◆ **PROBLEM STATEMENT**
Could you set down exactly the lines in the records below between the line holding "camera: 100 degrees right, 5 degrees down" and the line holding "(379, 316) = (323, 432): black", inclusive?

◆ **STORED DATA**
________________________
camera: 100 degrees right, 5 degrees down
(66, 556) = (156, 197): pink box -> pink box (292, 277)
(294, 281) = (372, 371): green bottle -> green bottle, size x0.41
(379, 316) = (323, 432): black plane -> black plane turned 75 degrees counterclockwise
________________________
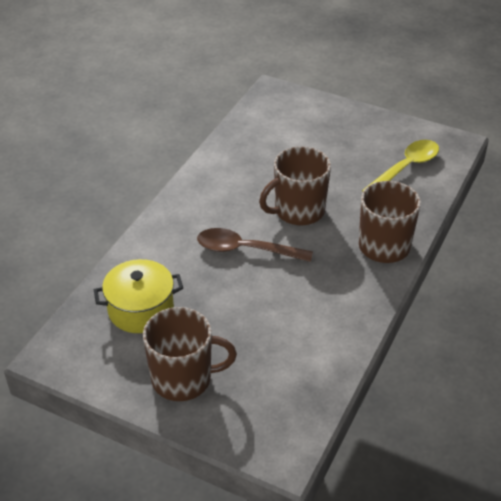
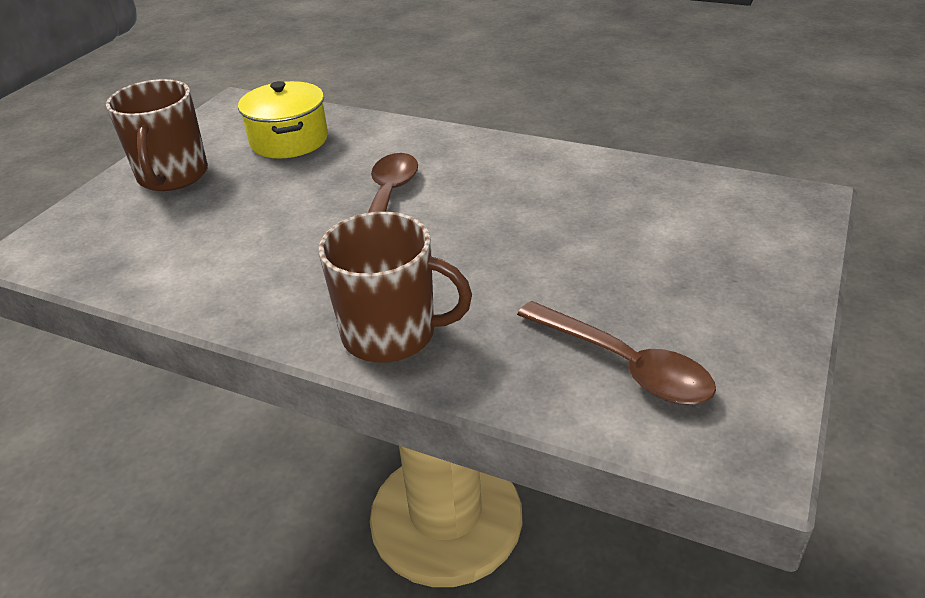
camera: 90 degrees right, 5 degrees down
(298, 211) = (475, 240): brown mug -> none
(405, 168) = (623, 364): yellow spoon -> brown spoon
________________________
◆ **RESPONSE TO THE EXERCISE**
camera: 100 degrees right, 5 degrees down
(66, 556) = (156, 197): pink box -> pink box (292, 277)
(294, 281) = (372, 371): green bottle -> green bottle, size x0.41
(379, 316) = (323, 432): black plane -> black plane turned 75 degrees counterclockwise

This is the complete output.